• **TRY IT**
Below are entries; work out how many of their lines hold "blue", giving only that number.

• **MATERIAL SUPPLIED**
—————
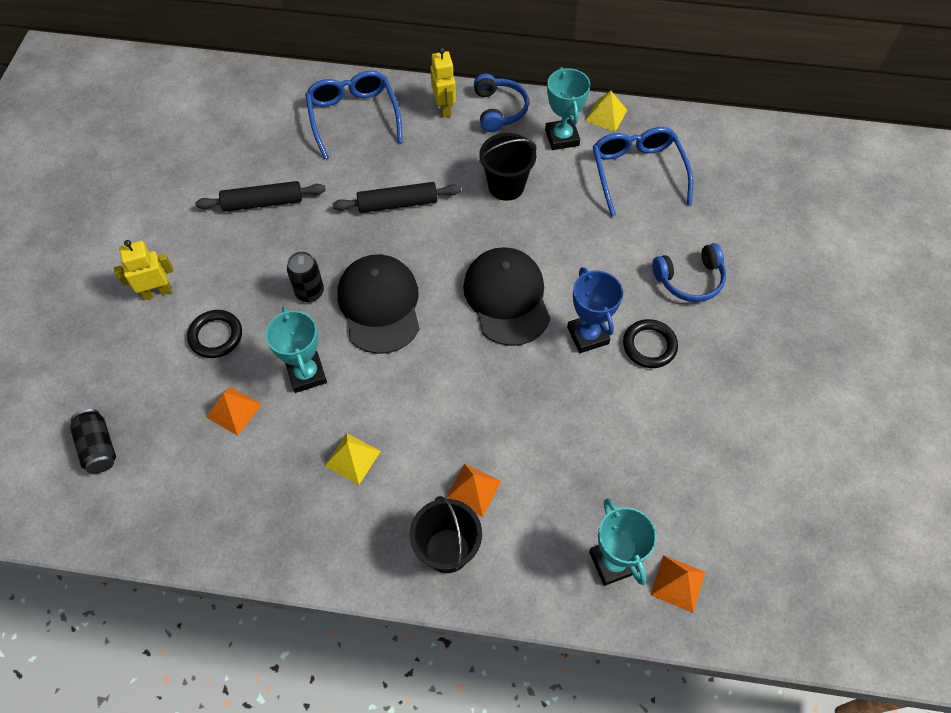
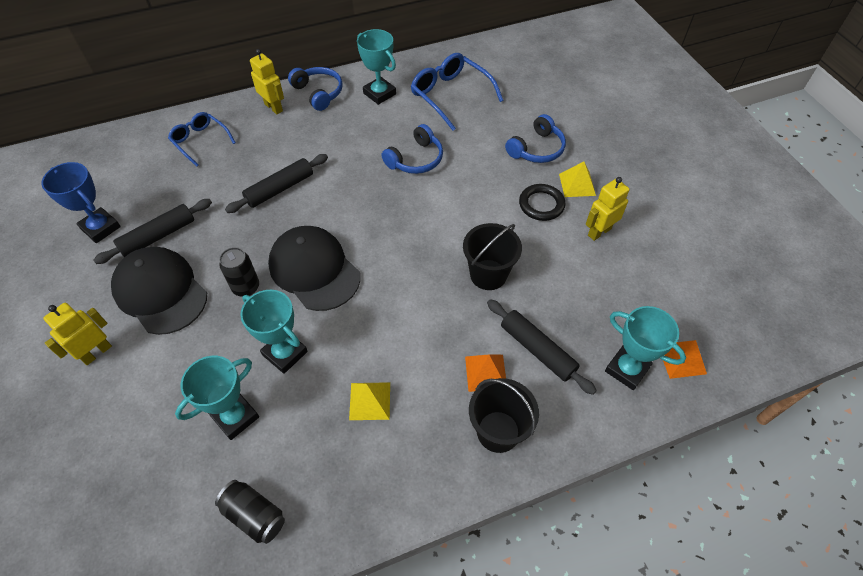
camera: 30 degrees left, 5 degrees down
(99, 447) = (115, 520): black can -> black can (254, 515)
(216, 336) = (179, 362): black ring -> none
(233, 410) = (235, 417): orange pyramid -> turquoise trophy
(353, 116) = (200, 141): blue glasses -> blue glasses, size x0.64
(506, 186) = (359, 142): black bucket -> black bucket (488, 275)
(507, 298) = (414, 219): black cap -> black cap (160, 292)
(537, 495) = (537, 350): none -> black rolling pin
(551, 232) = (415, 159): none -> blue headphones
(587, 335) = (493, 218): blue trophy -> blue trophy (101, 228)
(606, 115) = (401, 67): yellow pyramid -> yellow pyramid (577, 184)
(690, 406) = (599, 232): none -> yellow robot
—————
• **RESPONSE BOX**
3